··· SUPPLIED INFORMATION
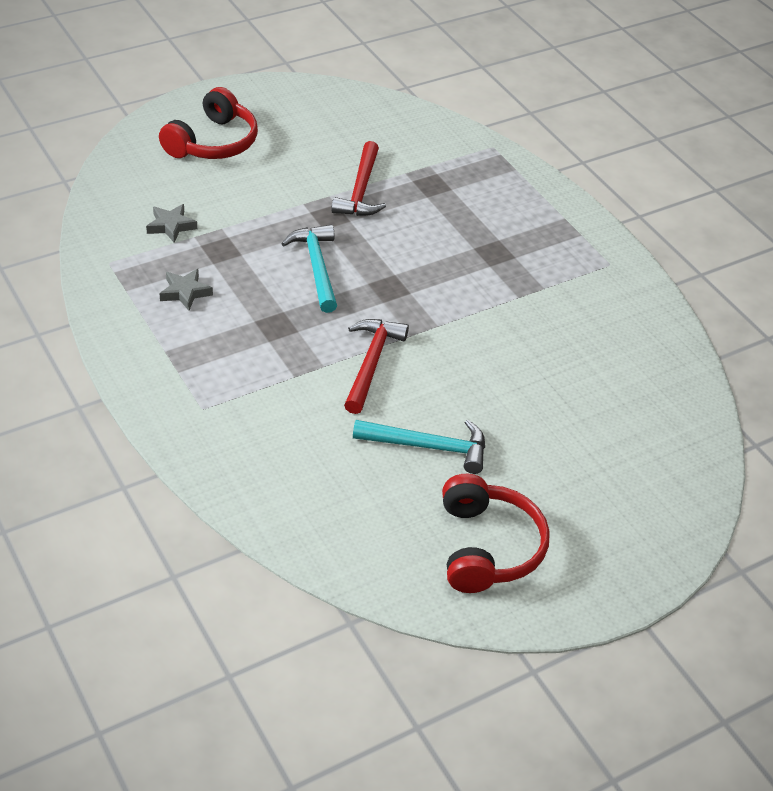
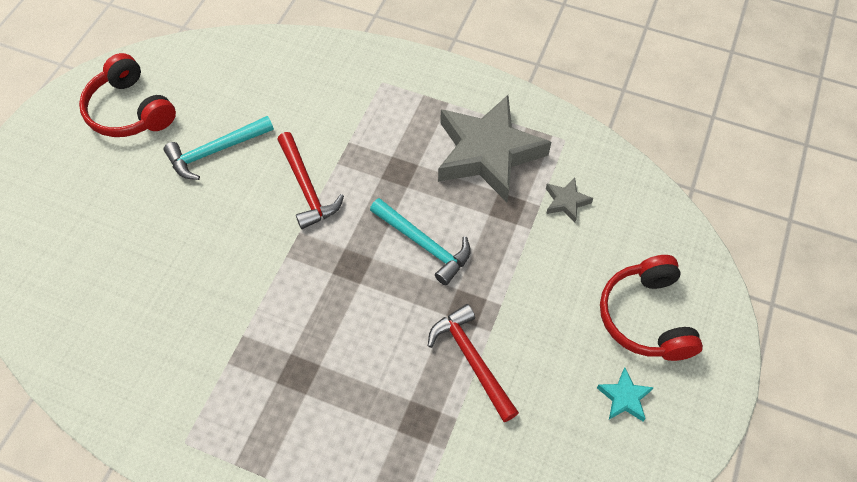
camera: 145 degrees right, 15 degrees up
grey star [159,269,213,310] -> grey star [438,95,551,202], size x2.47
none -> turquoise star [597,368,654,421]

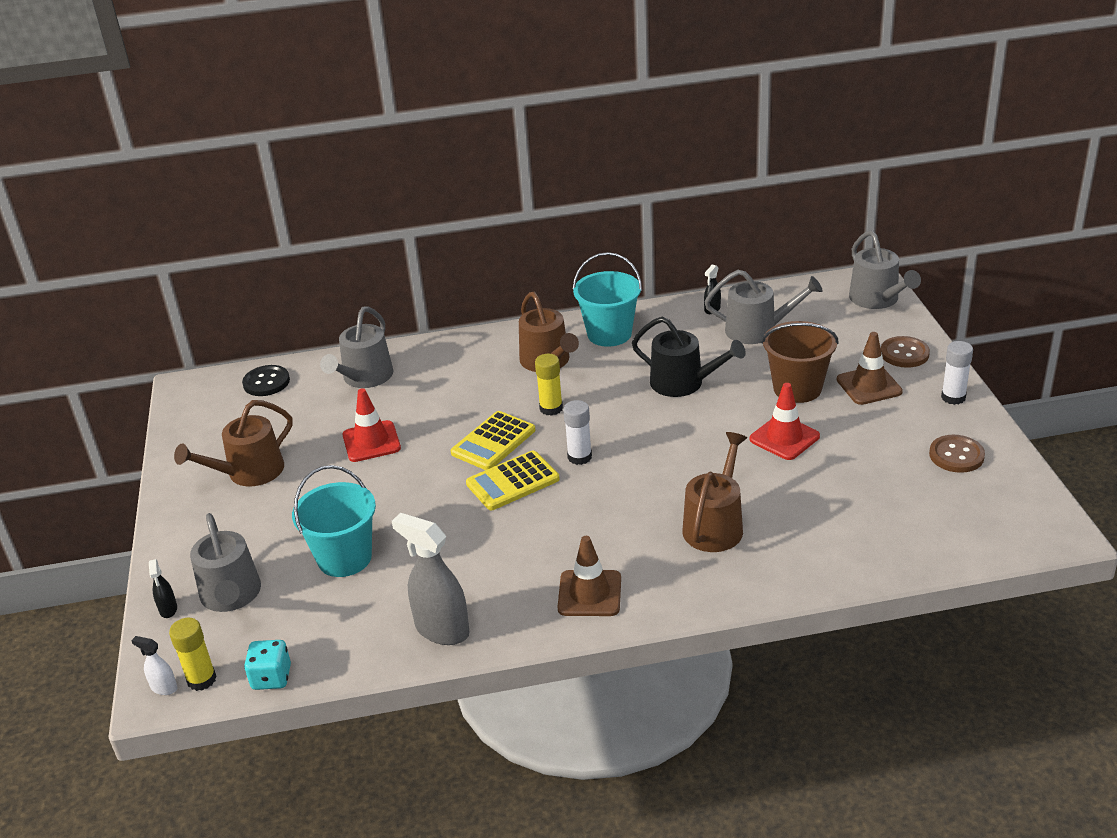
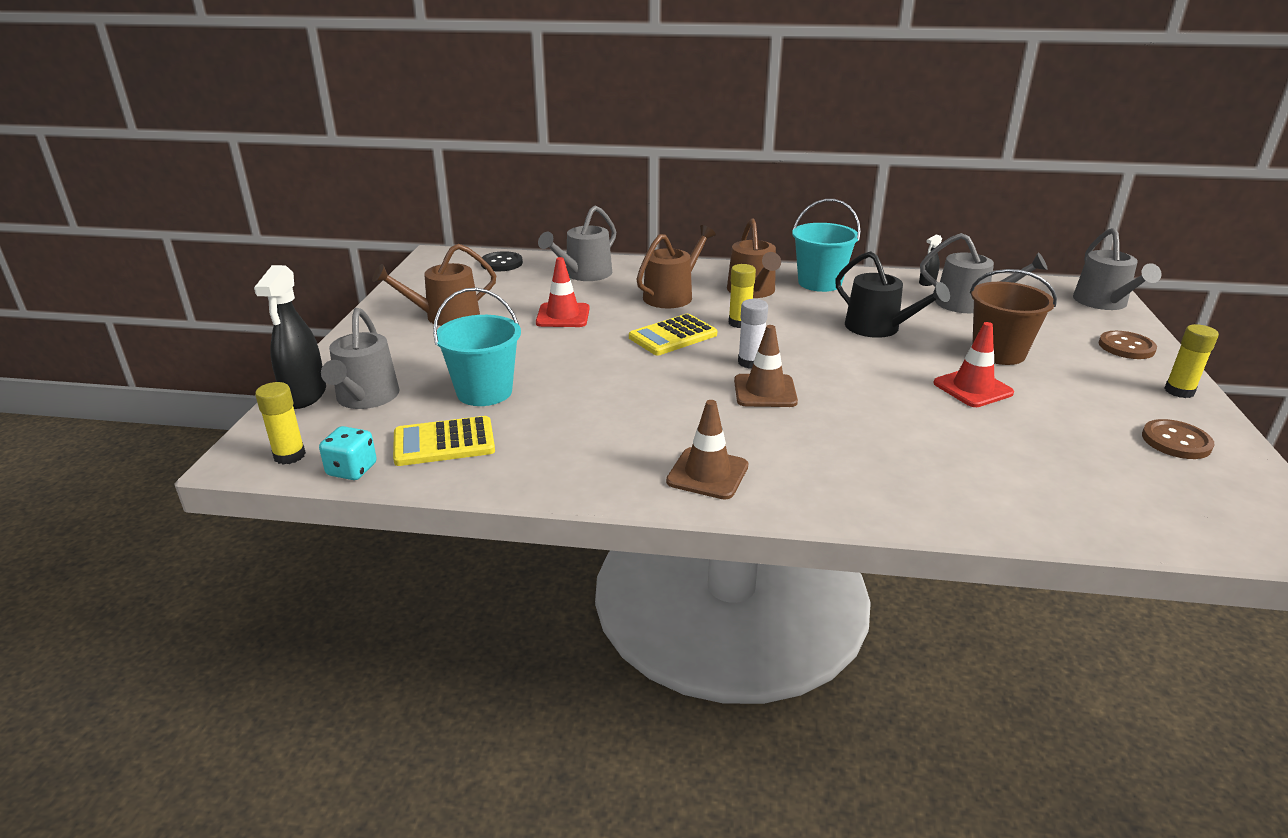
camera: 15 degrees right, 5 degrees down
white spray bottle [131,636,177,695] -> none
black spray bottle [149,559,177,618] -> black spray bottle [254,265,326,409], size x2.12
grey spray bottle [392,513,470,645] -> none
yellow calculator [466,451,560,510] -> yellow calculator moved to [393,416,495,466]
brown watering can [683,432,747,552] -> brown watering can moved to [636,225,716,308]
brown traffic cone [837,332,903,405] -> brown traffic cone moved to [734,325,798,407]
white glue stick [941,341,973,405] -> yellow glue stick [1164,324,1219,398]

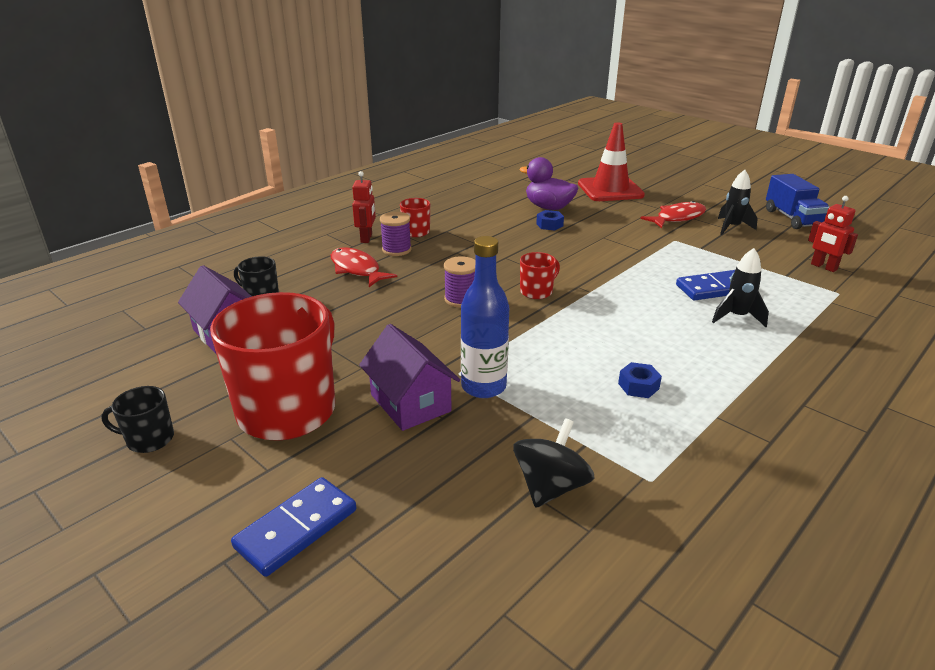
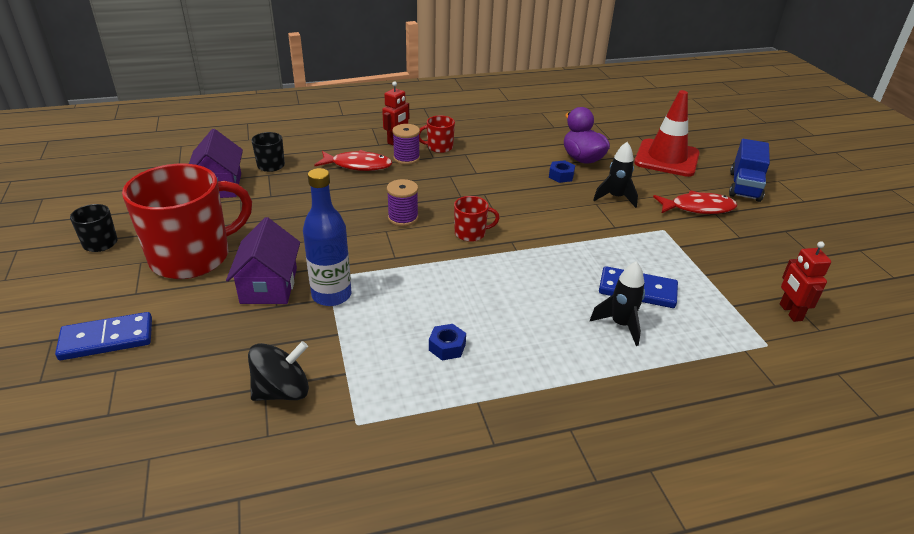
camera: 30 degrees right, 5 degrees up
red fish [331,248,397,287] -> red fish turned 105 degrees clockwise [315,150,392,171]
black rocket [718,170,758,235] -> black rocket moved to [593,142,638,208]
blue truck [766,174,829,229] -> blue truck moved to [729,139,770,202]

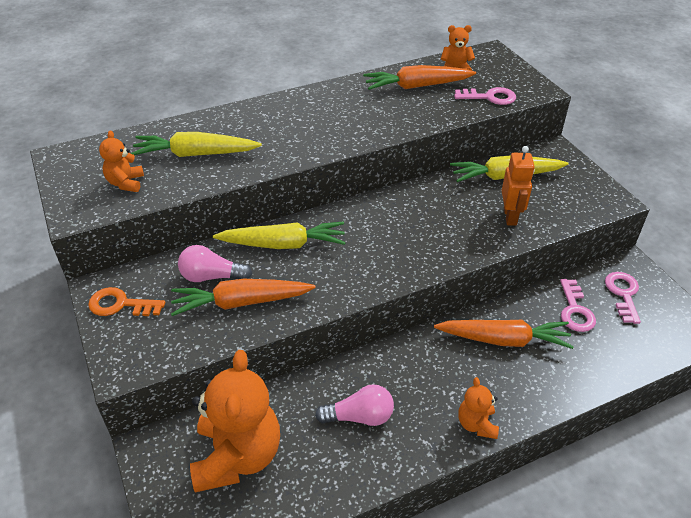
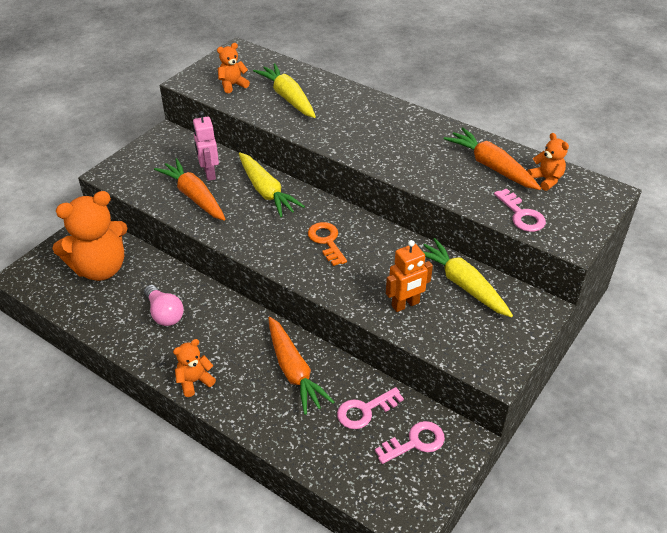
camera: 60 degrees right, 0 degrees up
orange key [88,287,165,316] -> orange key moved to [308,222,347,266]
pink light bulb [178,245,252,282] -> pink robot [193,111,219,181]

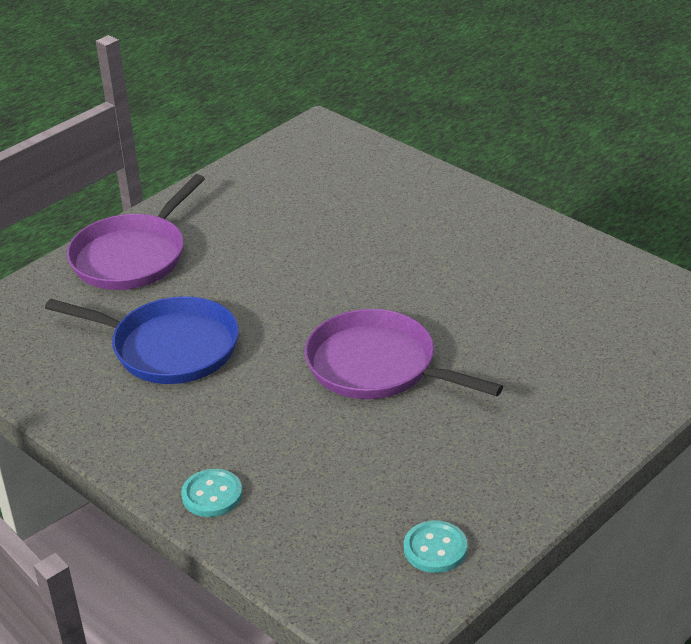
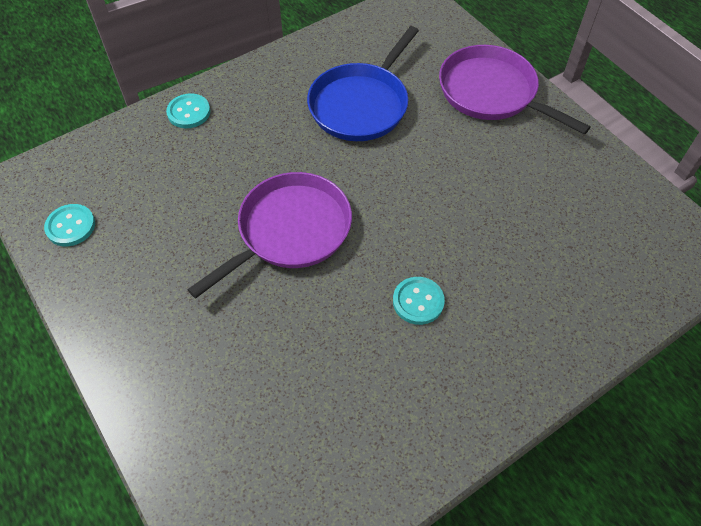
camera: 100 degrees right, 20 degrees up
none -> turquoise button [393,277,445,325]

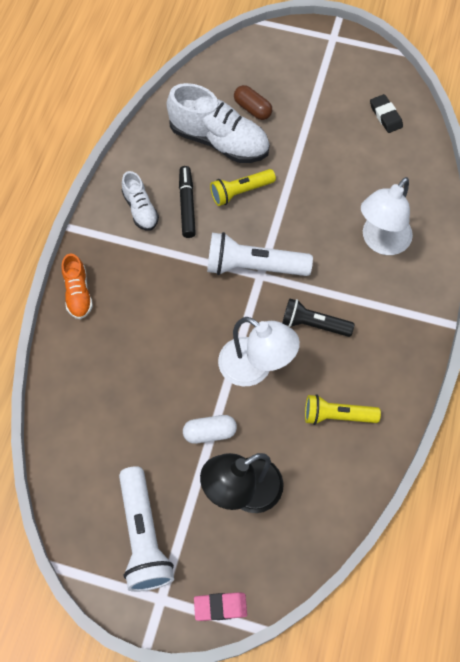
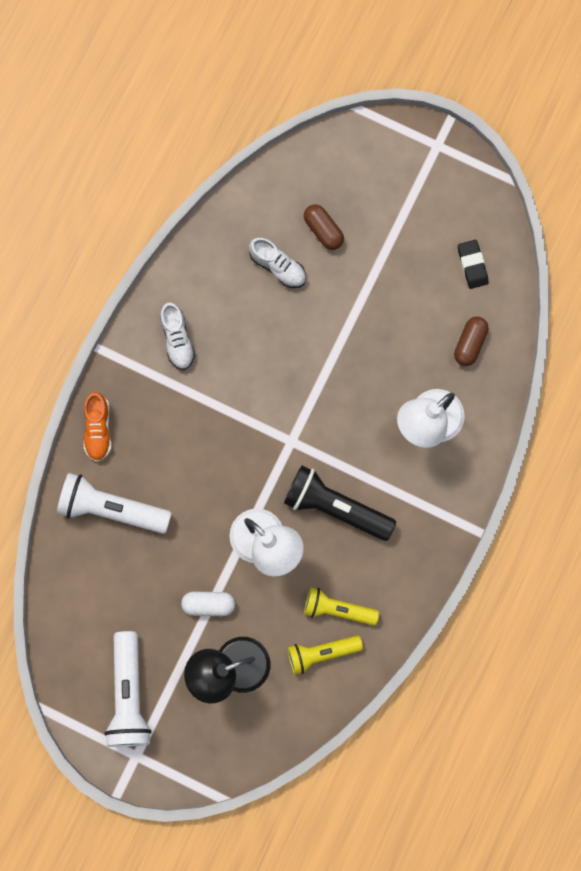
camera: 10 degrees right, 15 degrees up
white shoe [167,83,270,163] -> white shoe [249,238,306,288], size x0.54
black marker [179,166,196,238] -> none
pink eraser [194,592,247,621] -> none
white flashlight [207,232,313,276] -> white flashlight moved to [57,473,171,534]
yellow flashlight [210,169,276,206] -> yellow flashlight moved to [287,635,363,675]
black flashlight [282,298,355,337] -> black flashlight [284,466,396,541], size x1.52
none -> brown capsule [454,317,488,366]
······
REQUIREMENT
What lines of the data contain the string "size"? List them.

OUTPUT BELOW
grey star [159,269,213,310] -> grey star [438,95,551,202], size x2.47
black spray bottle [149,559,177,618] -> black spray bottle [254,265,326,409], size x2.12
white shoe [167,83,270,163] -> white shoe [249,238,306,288], size x0.54
black flashlight [282,298,355,337] -> black flashlight [284,466,396,541], size x1.52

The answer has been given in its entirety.